══ Extracted information ══
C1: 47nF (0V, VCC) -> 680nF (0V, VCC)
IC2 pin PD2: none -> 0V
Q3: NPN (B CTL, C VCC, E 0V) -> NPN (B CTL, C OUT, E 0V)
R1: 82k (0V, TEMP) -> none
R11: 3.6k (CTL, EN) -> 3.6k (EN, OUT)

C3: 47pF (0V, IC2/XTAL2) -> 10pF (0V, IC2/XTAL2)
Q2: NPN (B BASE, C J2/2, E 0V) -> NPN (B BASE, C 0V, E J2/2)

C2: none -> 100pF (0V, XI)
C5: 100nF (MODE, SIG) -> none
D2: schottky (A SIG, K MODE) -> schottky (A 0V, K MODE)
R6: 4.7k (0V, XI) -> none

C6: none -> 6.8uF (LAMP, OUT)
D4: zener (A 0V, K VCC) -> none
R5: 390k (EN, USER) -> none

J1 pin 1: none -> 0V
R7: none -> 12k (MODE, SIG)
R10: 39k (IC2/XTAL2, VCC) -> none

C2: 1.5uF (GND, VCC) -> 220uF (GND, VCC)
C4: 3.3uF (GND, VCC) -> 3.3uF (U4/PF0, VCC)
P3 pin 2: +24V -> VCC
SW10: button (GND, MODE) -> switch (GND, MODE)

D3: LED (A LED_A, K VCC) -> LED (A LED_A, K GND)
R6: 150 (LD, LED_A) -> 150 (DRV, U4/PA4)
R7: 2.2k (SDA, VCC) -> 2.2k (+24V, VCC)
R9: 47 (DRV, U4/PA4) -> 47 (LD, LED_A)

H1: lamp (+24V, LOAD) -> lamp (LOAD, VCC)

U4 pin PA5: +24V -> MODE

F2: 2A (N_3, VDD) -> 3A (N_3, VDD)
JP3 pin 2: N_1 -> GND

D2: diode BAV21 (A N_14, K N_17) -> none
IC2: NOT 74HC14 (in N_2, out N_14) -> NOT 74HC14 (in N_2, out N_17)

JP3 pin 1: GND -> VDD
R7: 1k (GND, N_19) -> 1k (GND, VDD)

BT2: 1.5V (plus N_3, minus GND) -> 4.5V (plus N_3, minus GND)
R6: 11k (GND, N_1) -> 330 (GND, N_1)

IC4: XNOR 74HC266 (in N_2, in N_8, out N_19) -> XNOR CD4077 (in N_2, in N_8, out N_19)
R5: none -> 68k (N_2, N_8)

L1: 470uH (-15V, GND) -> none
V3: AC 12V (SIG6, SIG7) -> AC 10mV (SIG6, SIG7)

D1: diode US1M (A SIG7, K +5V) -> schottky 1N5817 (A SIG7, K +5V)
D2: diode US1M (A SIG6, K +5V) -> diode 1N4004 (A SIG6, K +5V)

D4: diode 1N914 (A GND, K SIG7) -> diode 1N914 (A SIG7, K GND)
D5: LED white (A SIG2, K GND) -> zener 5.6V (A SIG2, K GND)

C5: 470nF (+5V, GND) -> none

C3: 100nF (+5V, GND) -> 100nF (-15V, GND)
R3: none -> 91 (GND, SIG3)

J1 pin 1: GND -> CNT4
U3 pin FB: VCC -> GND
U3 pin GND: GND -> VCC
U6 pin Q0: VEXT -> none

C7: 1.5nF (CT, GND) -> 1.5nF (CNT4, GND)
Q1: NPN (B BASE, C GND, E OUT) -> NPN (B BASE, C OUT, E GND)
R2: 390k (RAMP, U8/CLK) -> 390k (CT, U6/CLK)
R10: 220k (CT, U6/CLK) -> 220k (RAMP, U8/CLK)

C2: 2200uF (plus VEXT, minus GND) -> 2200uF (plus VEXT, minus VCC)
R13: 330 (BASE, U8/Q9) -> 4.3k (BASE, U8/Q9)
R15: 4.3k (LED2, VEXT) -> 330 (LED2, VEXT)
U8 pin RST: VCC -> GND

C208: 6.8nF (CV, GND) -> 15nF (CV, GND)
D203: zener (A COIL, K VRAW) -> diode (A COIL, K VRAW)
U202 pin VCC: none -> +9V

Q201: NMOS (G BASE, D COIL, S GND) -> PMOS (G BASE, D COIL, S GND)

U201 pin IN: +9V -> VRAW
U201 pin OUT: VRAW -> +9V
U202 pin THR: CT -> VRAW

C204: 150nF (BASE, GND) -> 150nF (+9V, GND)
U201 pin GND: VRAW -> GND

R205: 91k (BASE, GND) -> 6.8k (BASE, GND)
═══
Everything from the line containing "C2: 1.5uF (GND, VCC) -> 220uF (GND, VCC)" to the last line of the material above should be printed exactly, both ends included.

* [Solution to this exercise]
C2: 1.5uF (GND, VCC) -> 220uF (GND, VCC)
C4: 3.3uF (GND, VCC) -> 3.3uF (U4/PF0, VCC)
P3 pin 2: +24V -> VCC
SW10: button (GND, MODE) -> switch (GND, MODE)

D3: LED (A LED_A, K VCC) -> LED (A LED_A, K GND)
R6: 150 (LD, LED_A) -> 150 (DRV, U4/PA4)
R7: 2.2k (SDA, VCC) -> 2.2k (+24V, VCC)
R9: 47 (DRV, U4/PA4) -> 47 (LD, LED_A)

H1: lamp (+24V, LOAD) -> lamp (LOAD, VCC)

U4 pin PA5: +24V -> MODE

F2: 2A (N_3, VDD) -> 3A (N_3, VDD)
JP3 pin 2: N_1 -> GND

D2: diode BAV21 (A N_14, K N_17) -> none
IC2: NOT 74HC14 (in N_2, out N_14) -> NOT 74HC14 (in N_2, out N_17)

JP3 pin 1: GND -> VDD
R7: 1k (GND, N_19) -> 1k (GND, VDD)

BT2: 1.5V (plus N_3, minus GND) -> 4.5V (plus N_3, minus GND)
R6: 11k (GND, N_1) -> 330 (GND, N_1)

IC4: XNOR 74HC266 (in N_2, in N_8, out N_19) -> XNOR CD4077 (in N_2, in N_8, out N_19)
R5: none -> 68k (N_2, N_8)

L1: 470uH (-15V, GND) -> none
V3: AC 12V (SIG6, SIG7) -> AC 10mV (SIG6, SIG7)

D1: diode US1M (A SIG7, K +5V) -> schottky 1N5817 (A SIG7, K +5V)
D2: diode US1M (A SIG6, K +5V) -> diode 1N4004 (A SIG6, K +5V)

D4: diode 1N914 (A GND, K SIG7) -> diode 1N914 (A SIG7, K GND)
D5: LED white (A SIG2, K GND) -> zener 5.6V (A SIG2, K GND)

C5: 470nF (+5V, GND) -> none

C3: 100nF (+5V, GND) -> 100nF (-15V, GND)
R3: none -> 91 (GND, SIG3)

J1 pin 1: GND -> CNT4
U3 pin FB: VCC -> GND
U3 pin GND: GND -> VCC
U6 pin Q0: VEXT -> none

C7: 1.5nF (CT, GND) -> 1.5nF (CNT4, GND)
Q1: NPN (B BASE, C GND, E OUT) -> NPN (B BASE, C OUT, E GND)
R2: 390k (RAMP, U8/CLK) -> 390k (CT, U6/CLK)
R10: 220k (CT, U6/CLK) -> 220k (RAMP, U8/CLK)

C2: 2200uF (plus VEXT, minus GND) -> 2200uF (plus VEXT, minus VCC)
R13: 330 (BASE, U8/Q9) -> 4.3k (BASE, U8/Q9)
R15: 4.3k (LED2, VEXT) -> 330 (LED2, VEXT)
U8 pin RST: VCC -> GND

C208: 6.8nF (CV, GND) -> 15nF (CV, GND)
D203: zener (A COIL, K VRAW) -> diode (A COIL, K VRAW)
U202 pin VCC: none -> +9V

Q201: NMOS (G BASE, D COIL, S GND) -> PMOS (G BASE, D COIL, S GND)

U201 pin IN: +9V -> VRAW
U201 pin OUT: VRAW -> +9V
U202 pin THR: CT -> VRAW

C204: 150nF (BASE, GND) -> 150nF (+9V, GND)
U201 pin GND: VRAW -> GND

R205: 91k (BASE, GND) -> 6.8k (BASE, GND)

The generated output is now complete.